- Task brief -
Once you find the line with "yellow pot [459,219,522,273]" in the data below, transcribe exactly each line from there to the line with "brown button [221,344,277,386]", inclusive, and nothing else. Drop the pictures.

- The data -

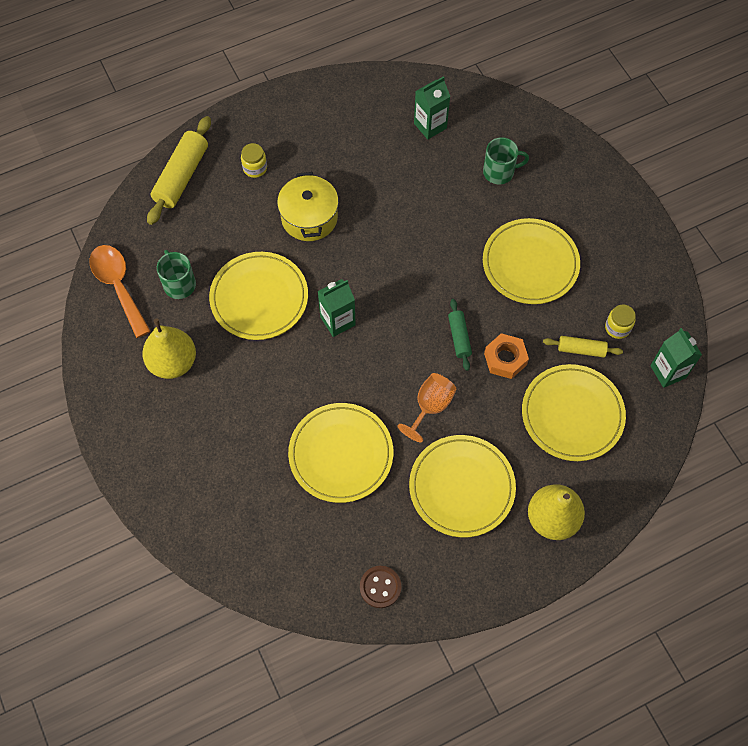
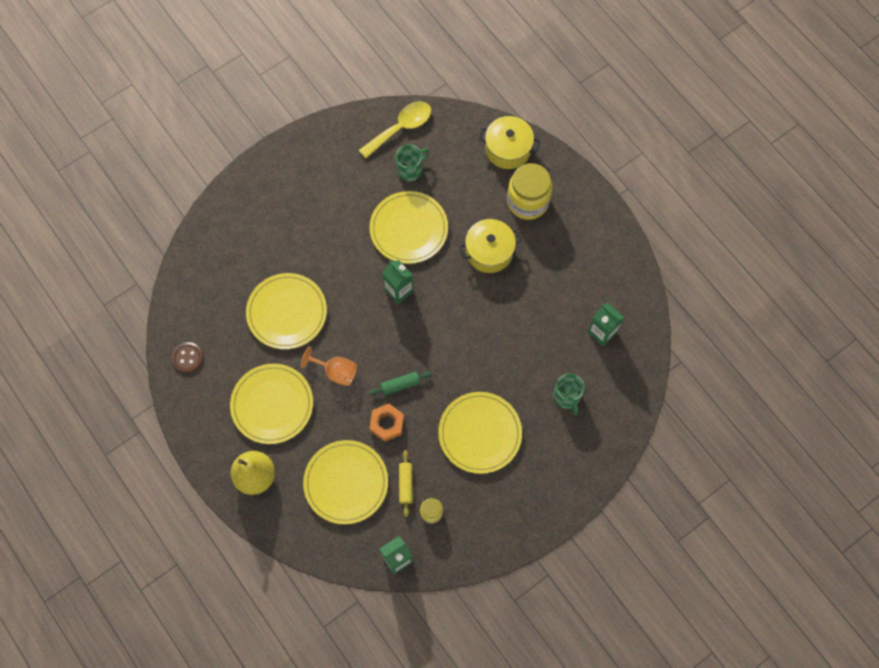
camera: 80 degrees right, 5 degrees up
orange spoon [89,245,151,338] -> yellow spoon [359,101,431,158]
yellow pear [142,319,196,379] -> none
yellow rolling pin [147,116,211,225] -> yellow pot [479,116,540,169]
yellow jar [241,143,267,178] -> yellow jar [507,163,552,220], size x2.07

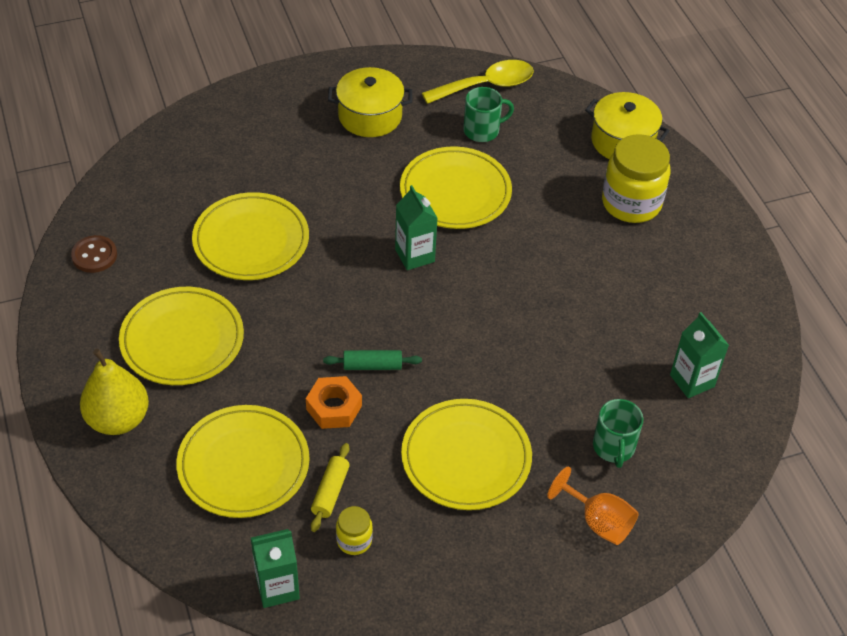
camera: 15 degrees right, 20 degrees down
orange goblet [301,346,357,386] -> orange goblet moved to [547,467,639,545]
yellow pot [459,219,522,273] -> yellow pot moved to [328,67,412,137]

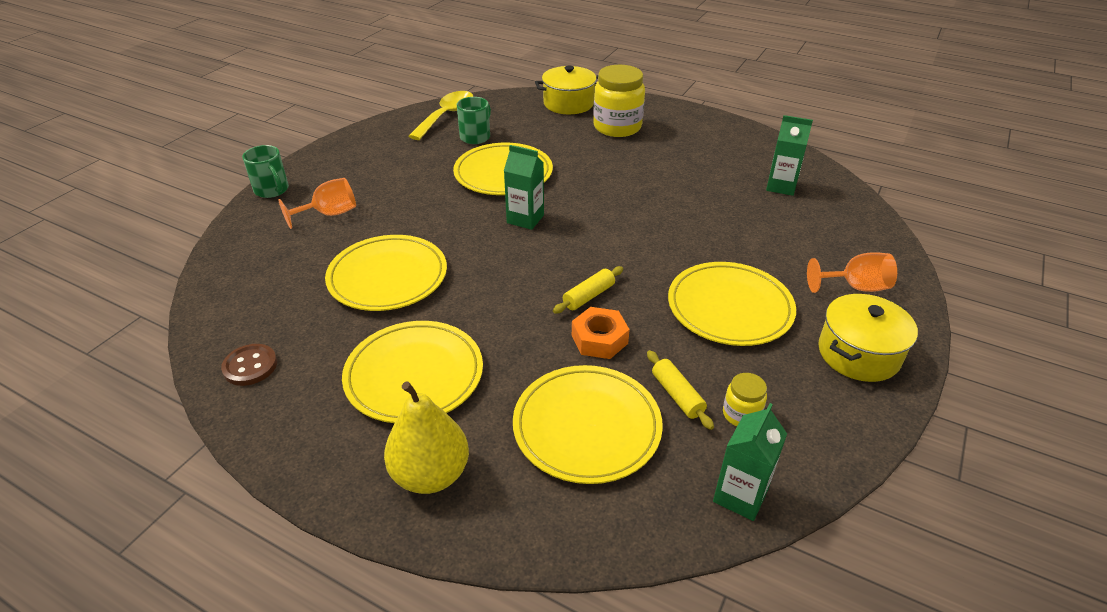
camera: 40 degrees left, 10 degrees down
green rolling pin [323,350,422,370] -> yellow rolling pin [553,266,623,314]
yellow pot [328,67,412,137] -> yellow pot moved to [818,294,918,382]
green mug [593,399,643,468] -> green mug moved to [242,145,289,198]
none -> orange goblet [278,178,356,229]

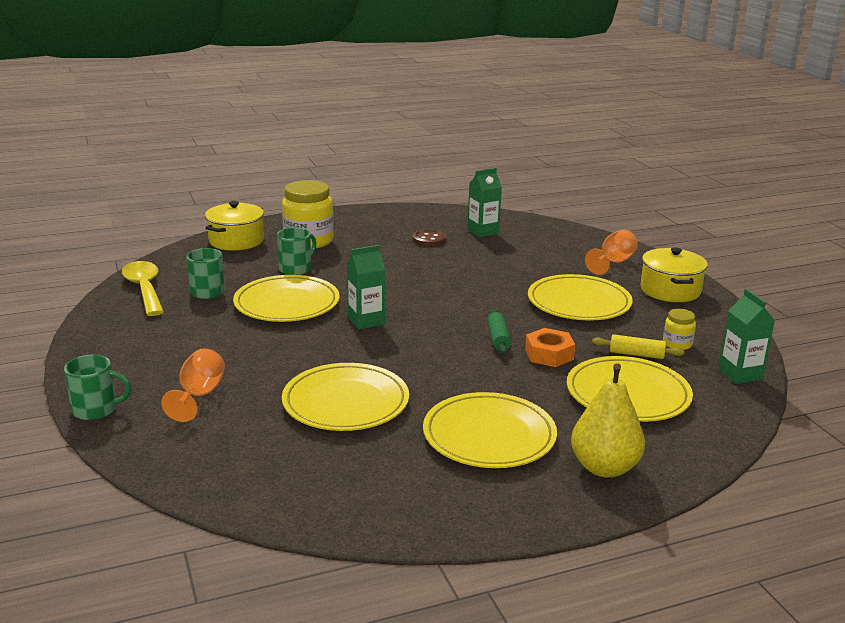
camera: 50 degrees left, 15 degrees down
brown button [221,344,277,386] -> brown button moved to [412,229,447,246]
yellow rolling pin [553,266,623,314] -> green rolling pin [487,310,511,354]
none -> green mug [277,228,317,275]

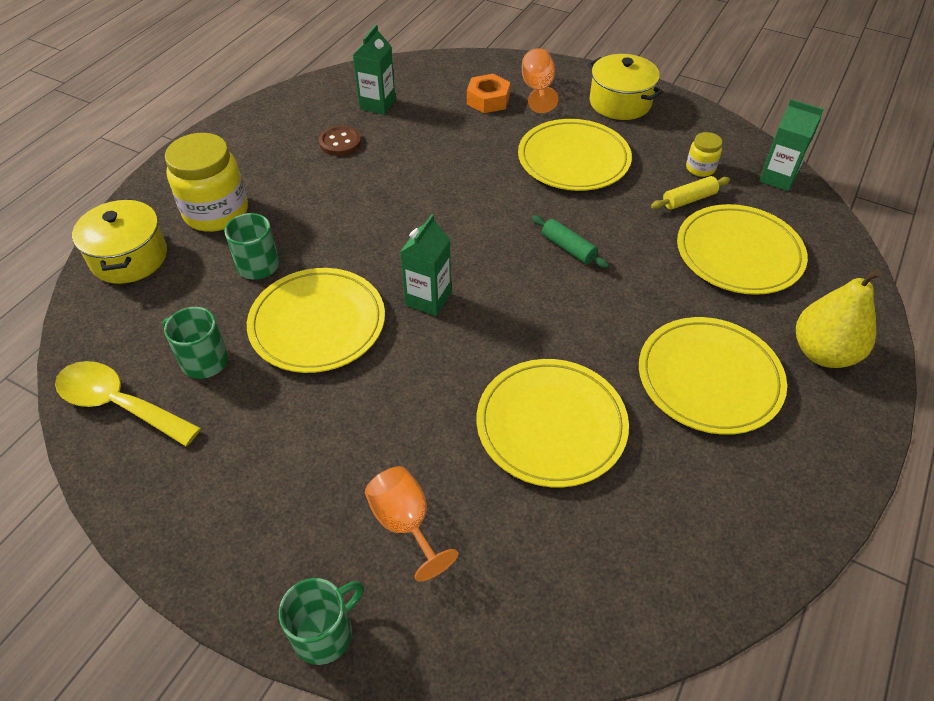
camera: 40 degrees left, 25 degrees up
orange nut [525,328,575,367] -> orange nut moved to [467,74,510,113]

- Exercise solution -
yellow pot [459,219,522,273] -> yellow pot moved to [328,67,412,137]

camera: 40 degrees left, 10 degrees down
green rolling pin [323,350,422,370] -> yellow rolling pin [553,266,623,314]
yellow pot [328,67,412,137] -> yellow pot moved to [818,294,918,382]
green mug [593,399,643,468] -> green mug moved to [242,145,289,198]
none -> orange goblet [278,178,356,229]

camera: 50 degrees left, 15 degrees down
brown button [221,344,277,386] -> brown button moved to [412,229,447,246]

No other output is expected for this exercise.